Task objective
Go through the entries below. Copy out every line that contains "spray".

Data to process
=== Begin Enclosure ===

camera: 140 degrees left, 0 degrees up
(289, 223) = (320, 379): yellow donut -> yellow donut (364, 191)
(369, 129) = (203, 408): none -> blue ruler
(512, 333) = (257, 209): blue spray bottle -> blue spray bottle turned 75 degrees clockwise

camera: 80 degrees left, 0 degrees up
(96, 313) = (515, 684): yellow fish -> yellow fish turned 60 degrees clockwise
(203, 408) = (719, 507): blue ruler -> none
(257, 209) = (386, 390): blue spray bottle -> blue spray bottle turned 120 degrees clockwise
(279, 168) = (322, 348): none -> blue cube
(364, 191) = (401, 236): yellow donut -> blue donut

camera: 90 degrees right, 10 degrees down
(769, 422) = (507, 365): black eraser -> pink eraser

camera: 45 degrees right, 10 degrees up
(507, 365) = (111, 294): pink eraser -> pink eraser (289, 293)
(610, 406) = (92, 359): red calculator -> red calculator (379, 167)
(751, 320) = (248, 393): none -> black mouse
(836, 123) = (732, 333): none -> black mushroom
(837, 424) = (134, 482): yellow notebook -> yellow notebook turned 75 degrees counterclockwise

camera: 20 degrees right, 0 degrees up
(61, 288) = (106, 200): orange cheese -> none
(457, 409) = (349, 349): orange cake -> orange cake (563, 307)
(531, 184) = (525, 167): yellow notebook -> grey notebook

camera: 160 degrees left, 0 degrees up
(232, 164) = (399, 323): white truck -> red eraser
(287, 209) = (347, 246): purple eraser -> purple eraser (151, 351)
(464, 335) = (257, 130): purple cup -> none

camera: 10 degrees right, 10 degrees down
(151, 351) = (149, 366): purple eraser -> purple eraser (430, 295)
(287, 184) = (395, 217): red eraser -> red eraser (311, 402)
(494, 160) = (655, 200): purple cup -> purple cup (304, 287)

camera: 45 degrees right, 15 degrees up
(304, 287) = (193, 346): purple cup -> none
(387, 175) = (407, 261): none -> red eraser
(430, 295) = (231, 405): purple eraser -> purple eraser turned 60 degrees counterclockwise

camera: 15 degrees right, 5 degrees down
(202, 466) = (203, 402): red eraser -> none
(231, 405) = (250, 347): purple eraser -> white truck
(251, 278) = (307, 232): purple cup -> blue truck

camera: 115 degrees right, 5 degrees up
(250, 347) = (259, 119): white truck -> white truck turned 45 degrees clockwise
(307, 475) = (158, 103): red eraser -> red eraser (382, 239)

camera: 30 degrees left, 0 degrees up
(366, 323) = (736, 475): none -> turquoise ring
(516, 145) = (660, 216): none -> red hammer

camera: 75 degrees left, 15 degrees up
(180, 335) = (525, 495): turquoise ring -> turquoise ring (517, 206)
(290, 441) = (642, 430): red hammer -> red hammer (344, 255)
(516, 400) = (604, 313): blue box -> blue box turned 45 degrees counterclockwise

=== End Enclosure ===

Final answer
(512, 333) = (257, 209): blue spray bottle -> blue spray bottle turned 75 degrees clockwise
(257, 209) = (386, 390): blue spray bottle -> blue spray bottle turned 120 degrees clockwise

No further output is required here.